--- Provided information ---

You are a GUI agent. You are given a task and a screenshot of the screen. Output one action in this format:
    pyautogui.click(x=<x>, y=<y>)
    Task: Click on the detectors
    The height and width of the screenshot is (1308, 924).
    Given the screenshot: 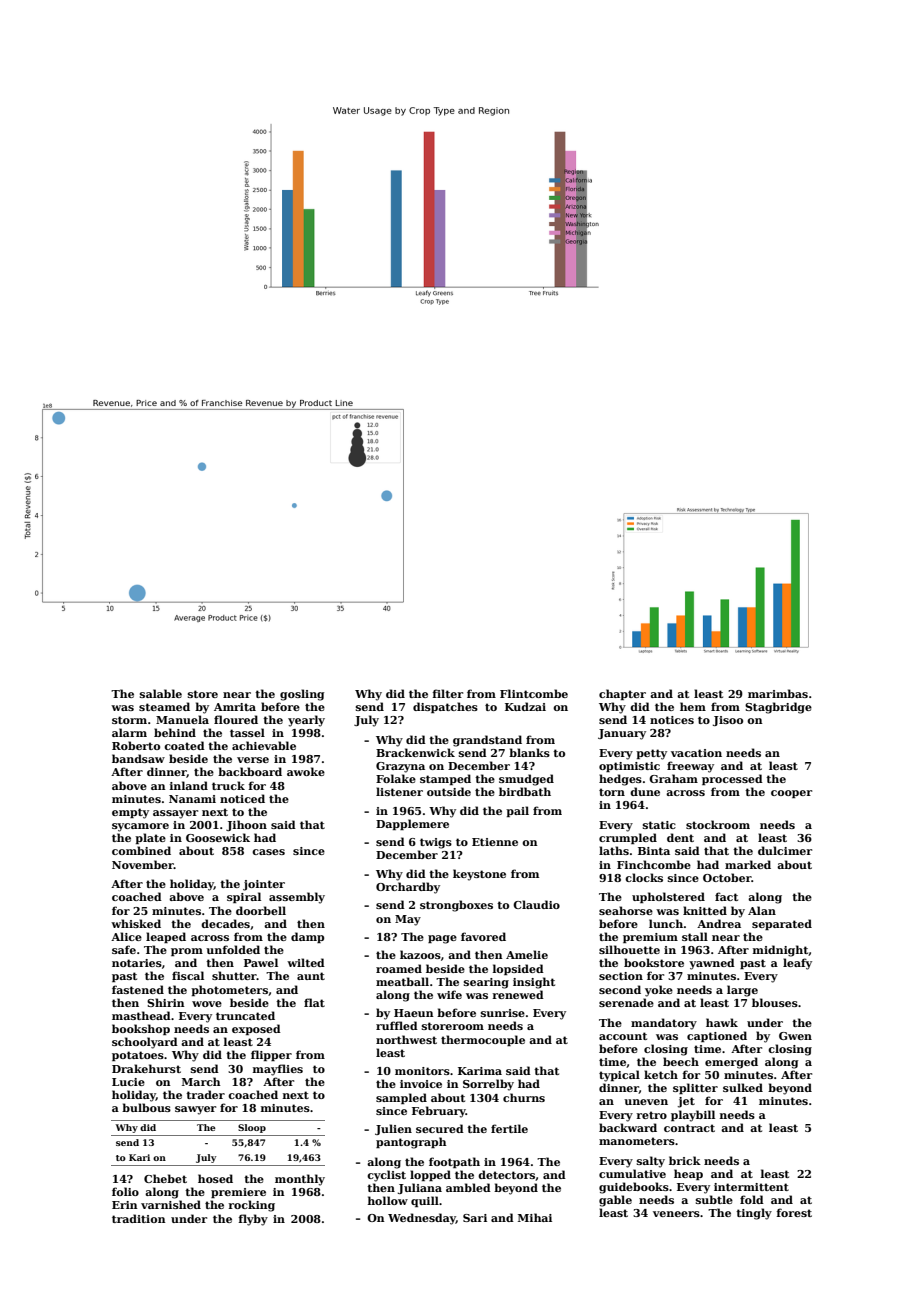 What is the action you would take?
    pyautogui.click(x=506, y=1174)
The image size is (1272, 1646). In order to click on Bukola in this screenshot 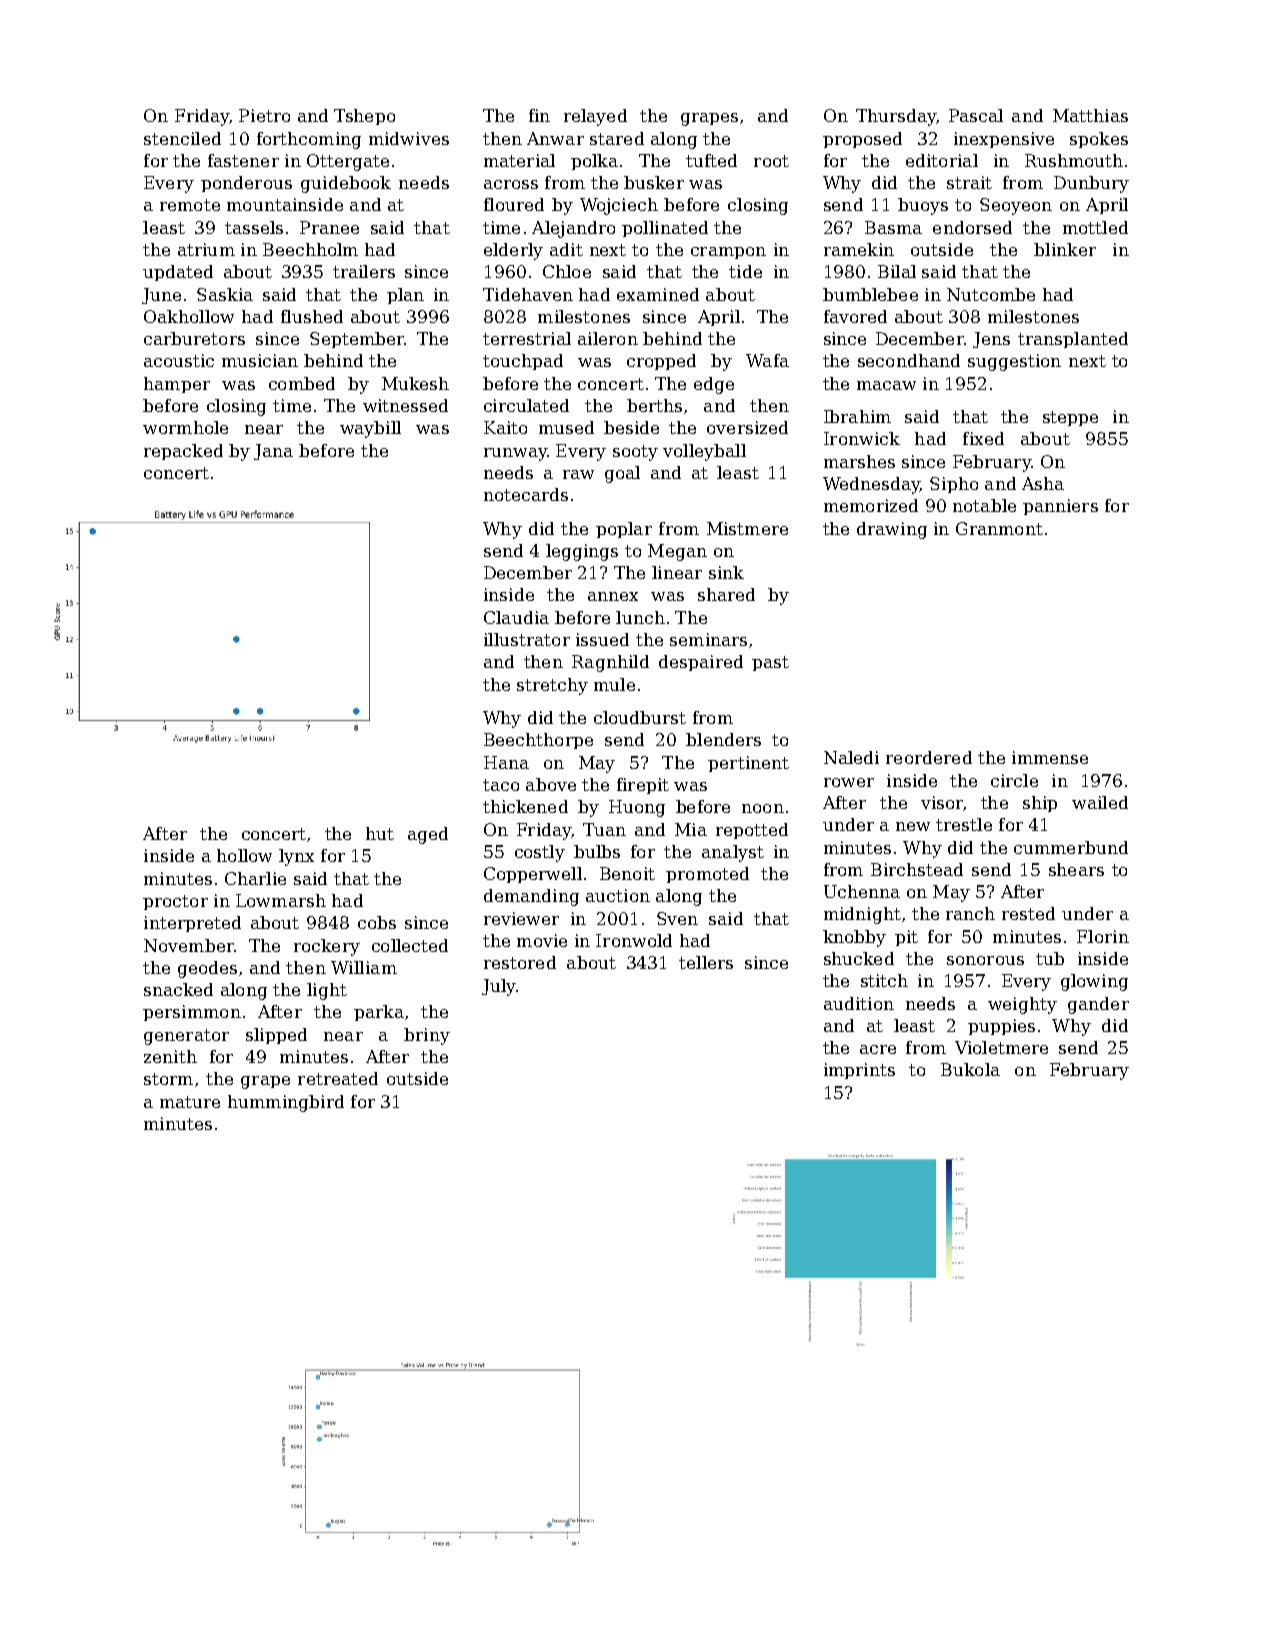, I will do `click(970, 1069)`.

---

> _What you have to do_
Turn the rows above, from their first line through the line containing "The height and", into a JSON list of strings with one string per line. Leave out any blank lines.

> _Expected output_
[
  "You are a GUI agent. You are given a task and a screenshot of the screen. Output one action in this format:",
  "    pyautogui.click(x=<x>, y=<y>)",
  "    Task: Click on the detectors",
  "    The height and width of the screenshot is (1308, 924)."
]